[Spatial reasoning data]
*** Block opens ***

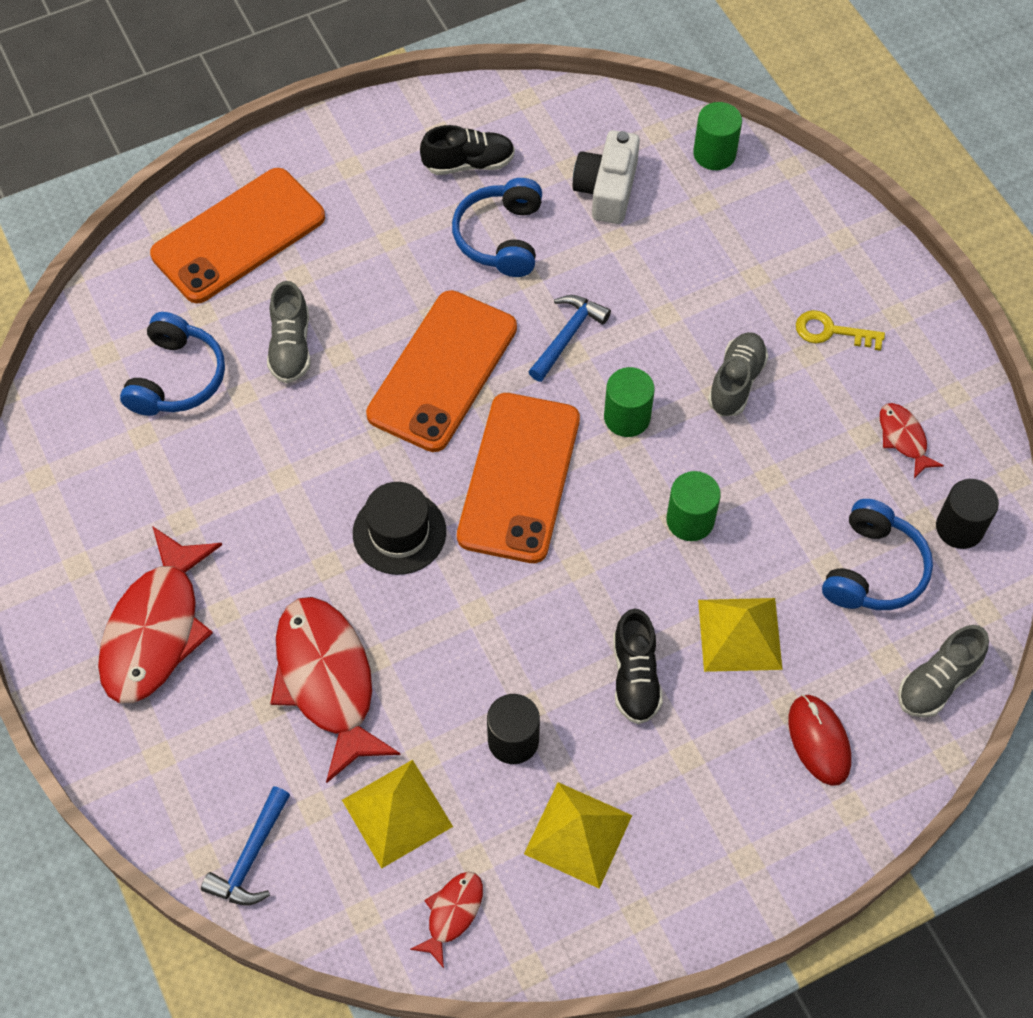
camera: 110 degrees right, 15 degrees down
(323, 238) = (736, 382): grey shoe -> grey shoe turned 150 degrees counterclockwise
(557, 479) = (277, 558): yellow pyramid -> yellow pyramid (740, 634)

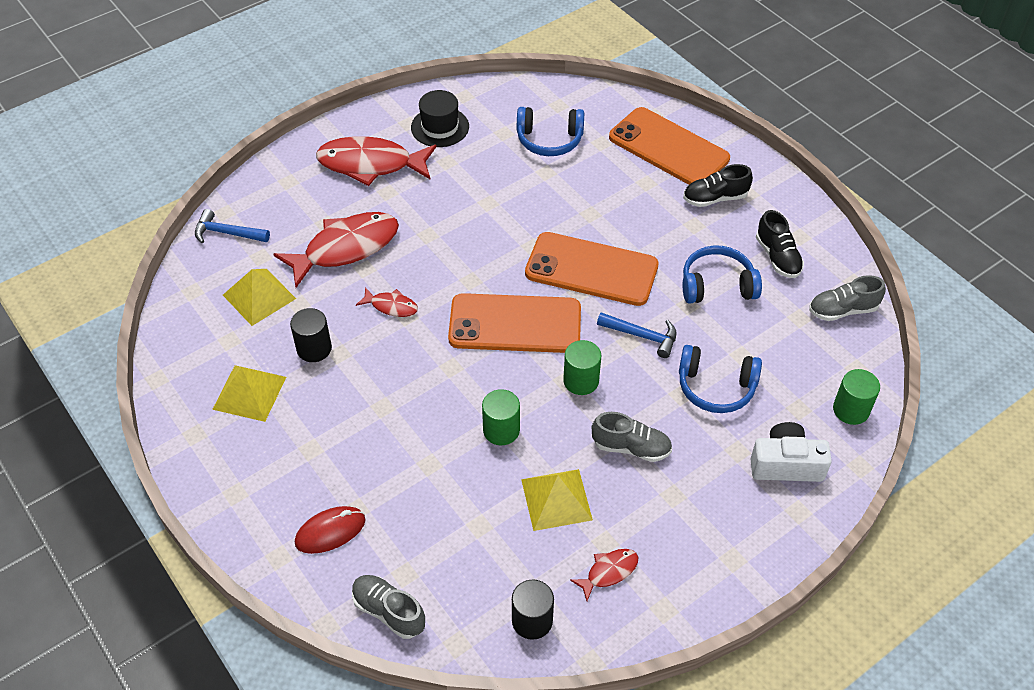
camera: 80 degrees right, 10 degrees down
(290, 347) = (588, 189): grey shoe -> grey shoe (842, 310)
(399, 532) = (458, 266): black hat -> black hat (440, 127)
(452, 913) = (193, 334): red fish -> red fish (391, 306)
(607, 190) = (786, 343): white camera -> white camera (786, 464)
(635, 677) = (368, 411): black shoe -> black shoe (715, 198)
(740, 634) = (411, 472): yellow pyramid -> yellow pyramid (556, 499)
(831, 331) = (699, 510): yellow key -> none
(873, 569) = (481, 558): blue headphones -> blue headphones (716, 387)

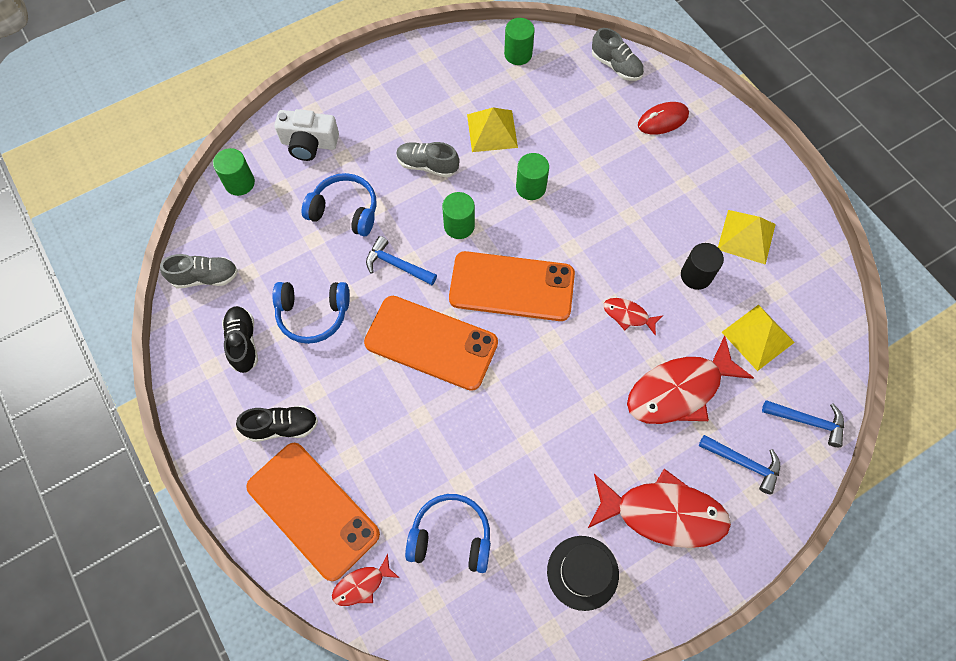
camera: 175 degrees left, 15 degrees up
(294, 200) = (743, 463): none -> blue hammer
(532, 620) = (518, 54): black cylinder -> green cylinder
(609, 572) = (461, 79): red fish -> red fish (362, 585)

*** Block closes ***

What is expected:
Reproduce the lines above exactly, image-free.

Written solution:
camera: 110 degrees right, 15 degrees down
(323, 238) = (736, 382): grey shoe -> grey shoe turned 150 degrees counterclockwise
(557, 479) = (277, 558): yellow pyramid -> yellow pyramid (740, 634)

camera: 80 degrees right, 10 degrees down
(290, 347) = (588, 189): grey shoe -> grey shoe (842, 310)
(399, 532) = (458, 266): black hat -> black hat (440, 127)
(452, 913) = (193, 334): red fish -> red fish (391, 306)
(607, 190) = (786, 343): white camera -> white camera (786, 464)
(635, 677) = (368, 411): black shoe -> black shoe (715, 198)
(740, 634) = (411, 472): yellow pyramid -> yellow pyramid (556, 499)
(831, 331) = (699, 510): yellow key -> none
(873, 569) = (481, 558): blue headphones -> blue headphones (716, 387)

camera: 175 degrees left, 15 degrees up
(294, 200) = (743, 463): none -> blue hammer
(532, 620) = (518, 54): black cylinder -> green cylinder
(609, 572) = (461, 79): red fish -> red fish (362, 585)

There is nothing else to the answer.